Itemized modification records
--

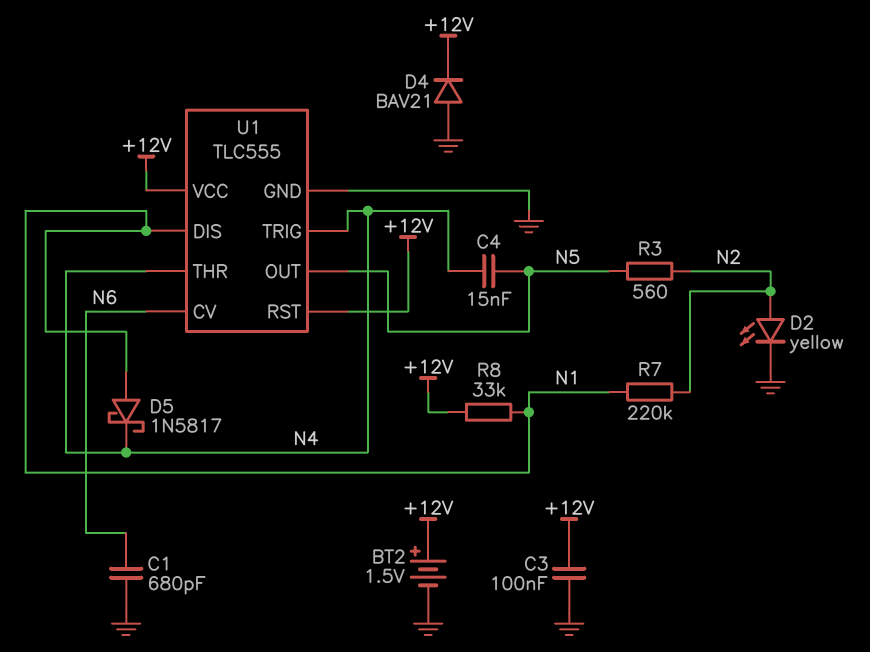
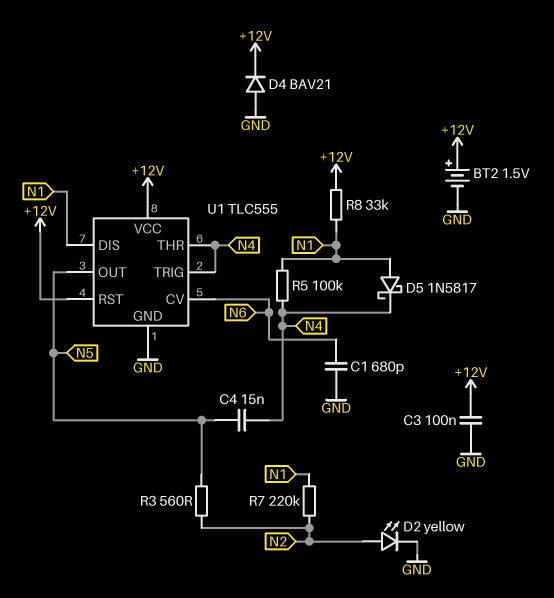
R5: none -> 100k (N1, N4)

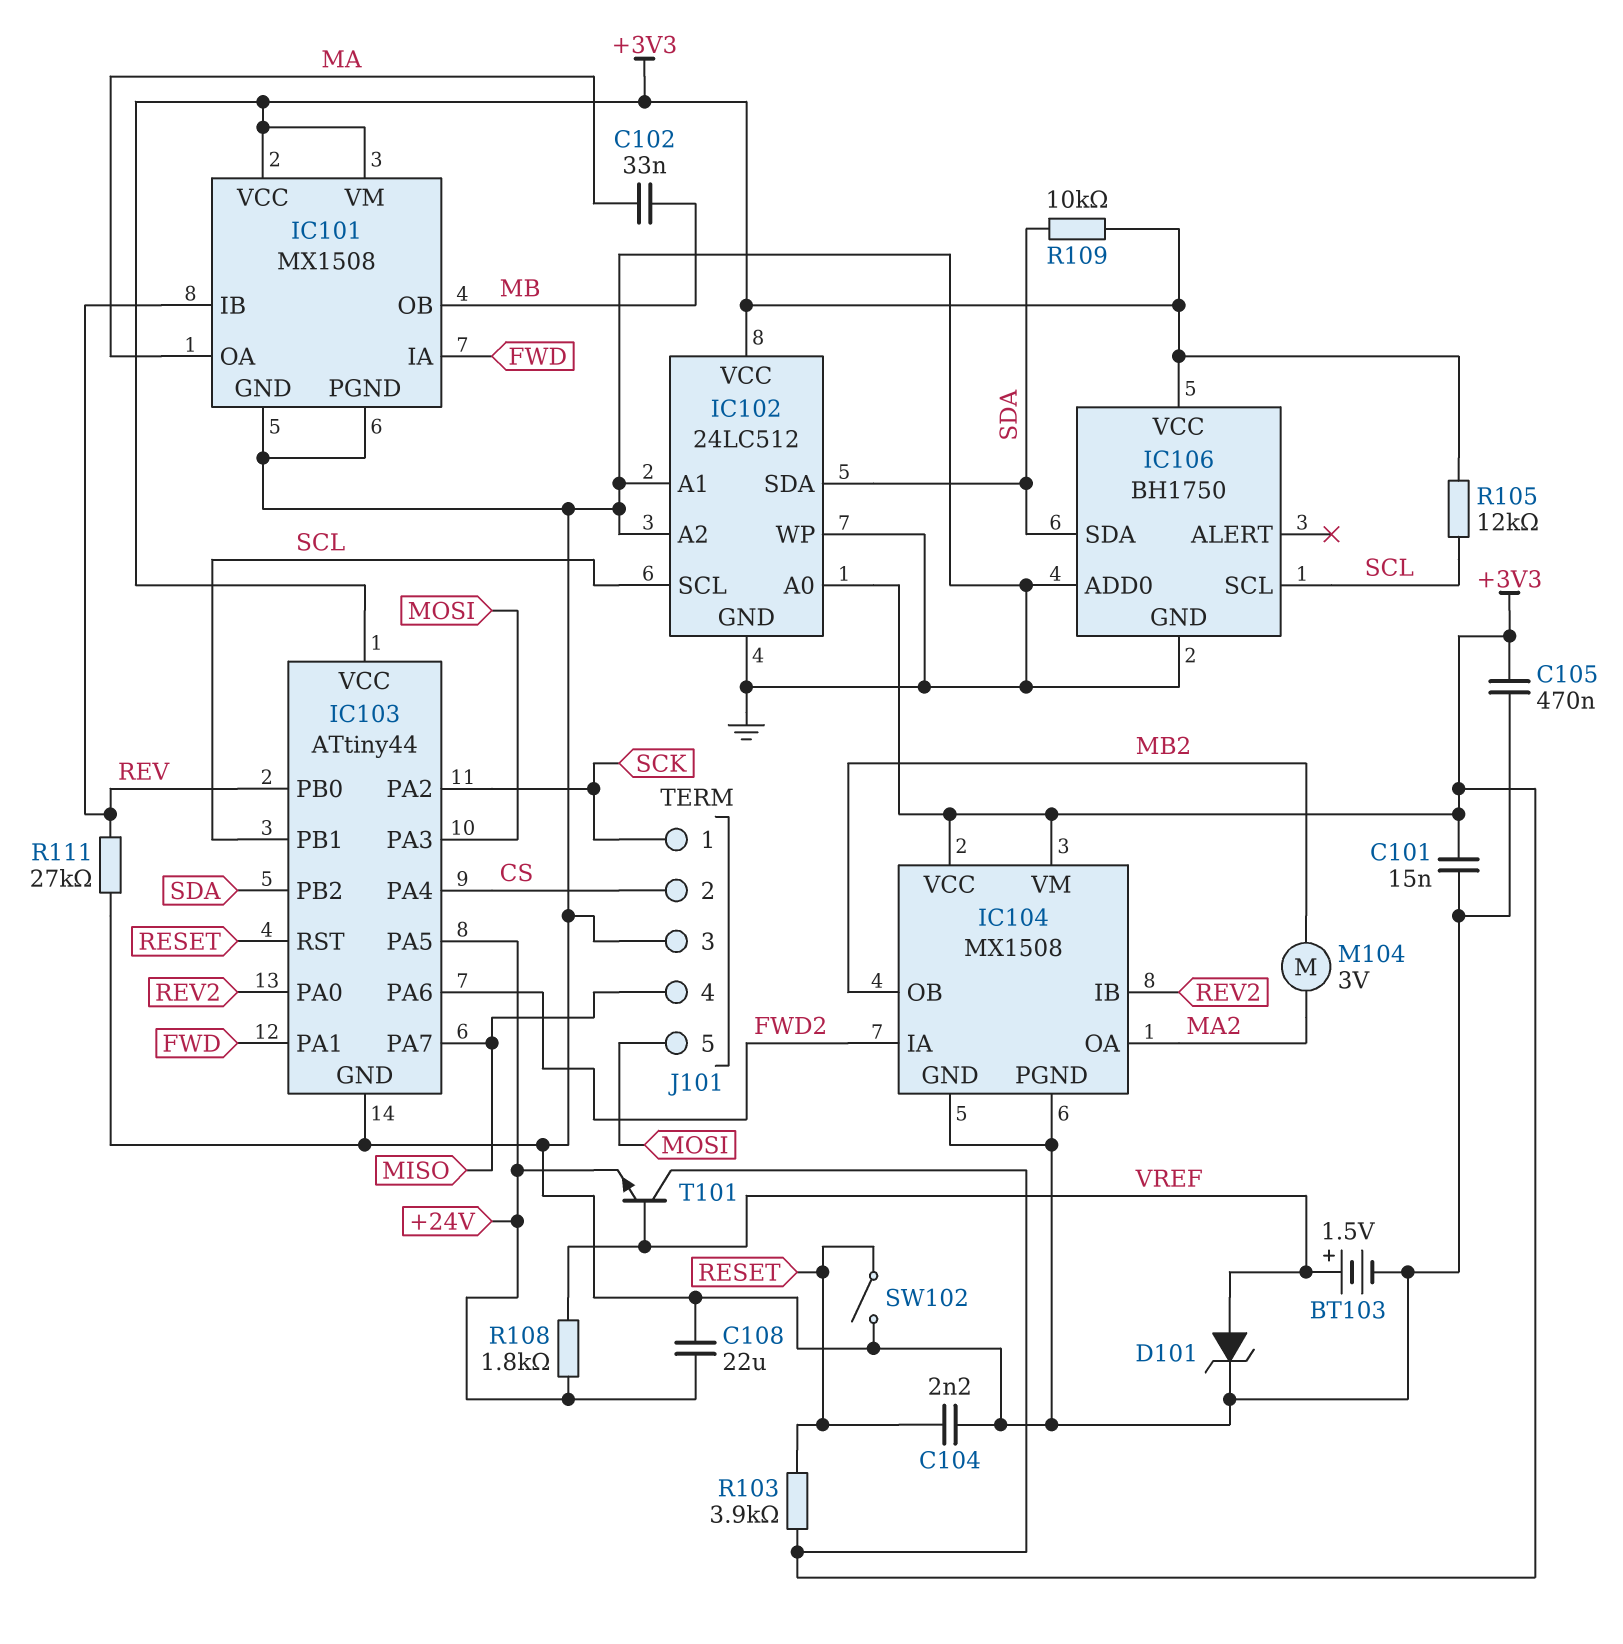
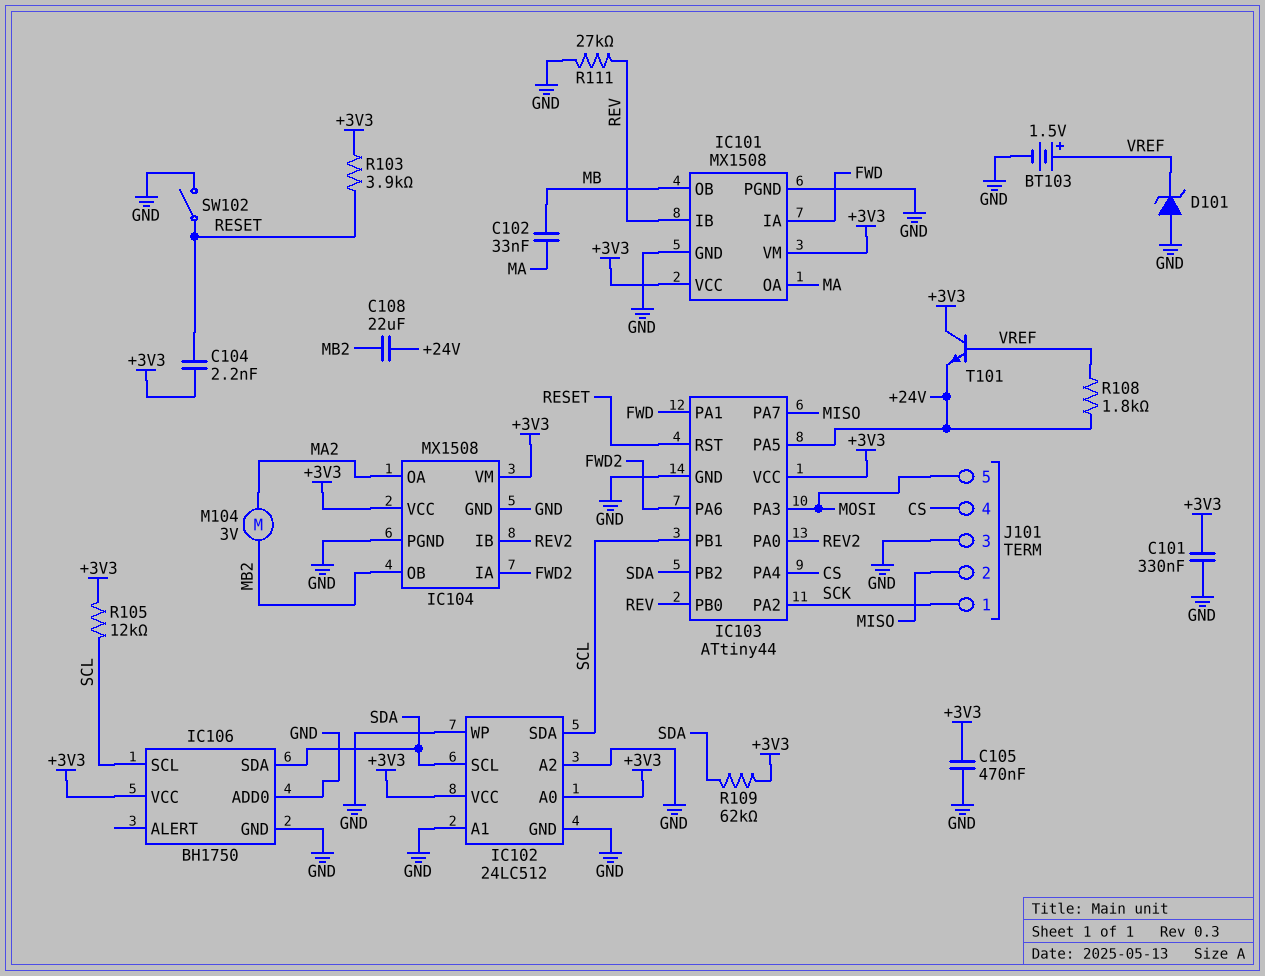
C101: 15nF (+3V3, GND) -> 330nF (+3V3, GND)
C104: 2.2nF (GND, RESET) -> 2.2nF (+3V3, RESET)
C108: 22uF (+24V, GND) -> 22uF (+24V, MB2)
D101: zener (A VREF, K GND) -> zener (A GND, K VREF)
IC102 pin SCL: SCL -> SDA
IC102 pin SDA: SDA -> SCL
J101 pin 2: CS -> MISO
J101 pin 4: MISO -> CS
R109: 10k (+3V3, SDA) -> 62k (+3V3, SDA)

--

**Work instructions**
Only one span of lines is wanted: the line with "IC102 pin SDA: SDA -> SCL" and every line after it to the end of the entries, output exactly.

**Solution for this problem**
IC102 pin SDA: SDA -> SCL
J101 pin 2: CS -> MISO
J101 pin 4: MISO -> CS
R109: 10k (+3V3, SDA) -> 62k (+3V3, SDA)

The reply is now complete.